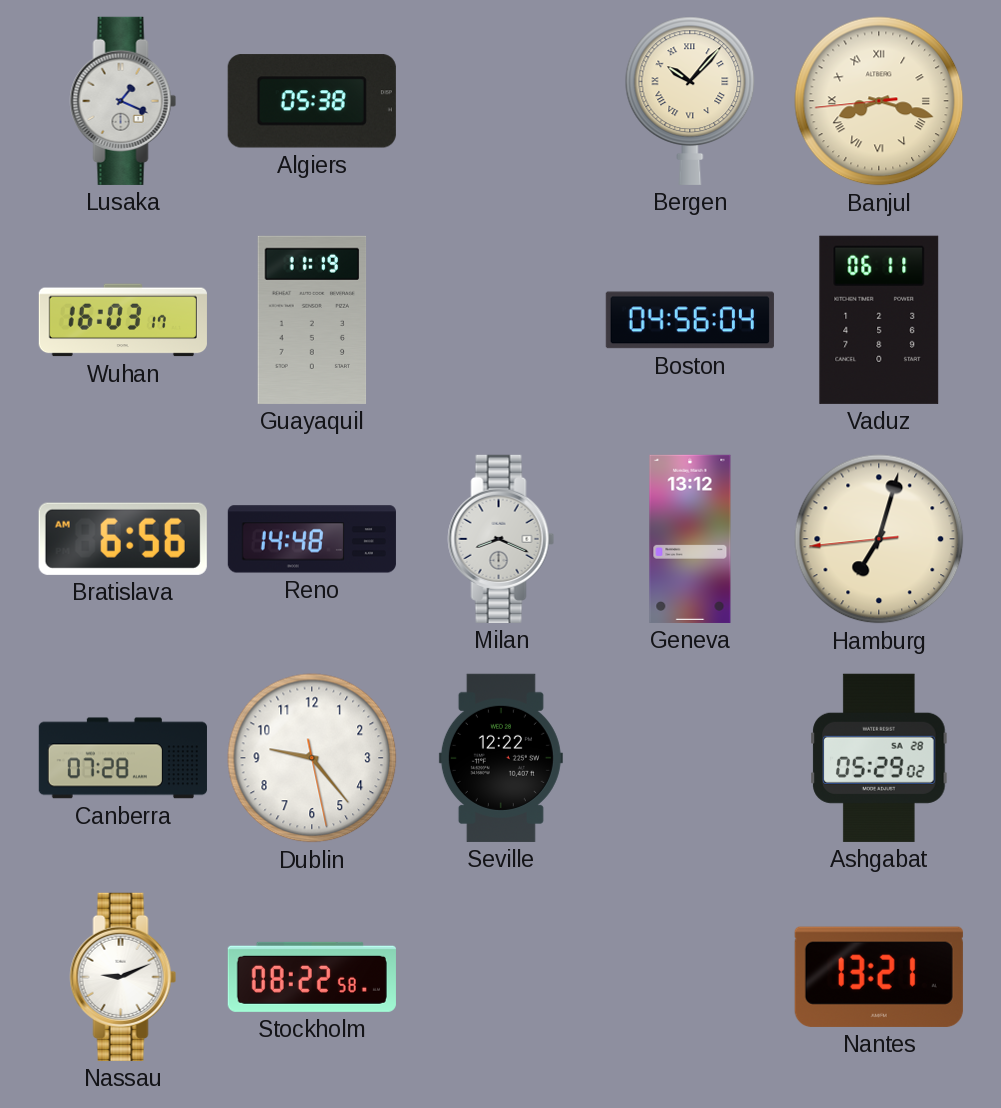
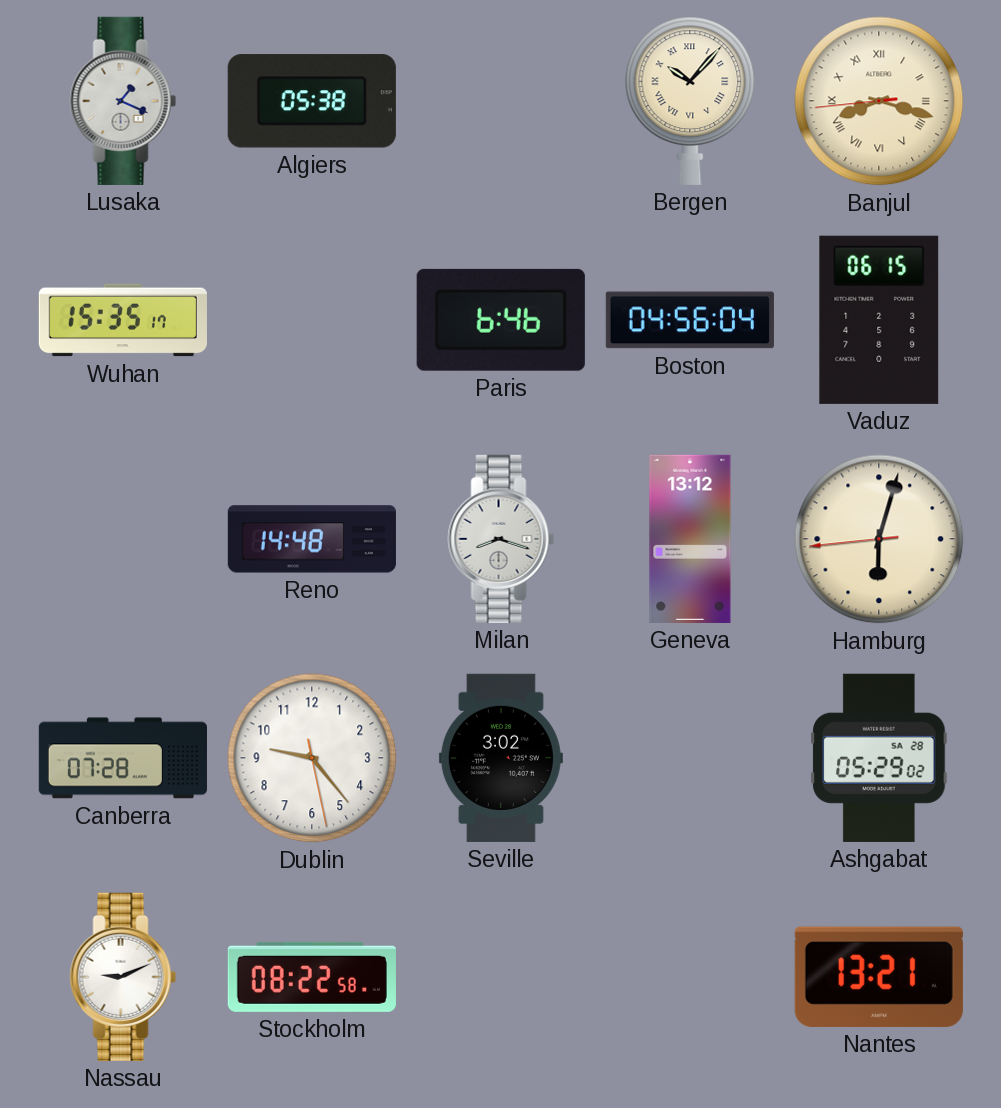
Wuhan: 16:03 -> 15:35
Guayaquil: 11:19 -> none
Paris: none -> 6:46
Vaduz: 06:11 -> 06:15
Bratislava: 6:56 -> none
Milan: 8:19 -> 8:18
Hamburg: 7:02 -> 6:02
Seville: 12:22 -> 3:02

################

# Description of the task
Reproduce every line of the data above without changing a character, and leave the pictures out.

# Task solution
Wuhan: 16:03 -> 15:35
Guayaquil: 11:19 -> none
Paris: none -> 6:46
Vaduz: 06:11 -> 06:15
Bratislava: 6:56 -> none
Milan: 8:19 -> 8:18
Hamburg: 7:02 -> 6:02
Seville: 12:22 -> 3:02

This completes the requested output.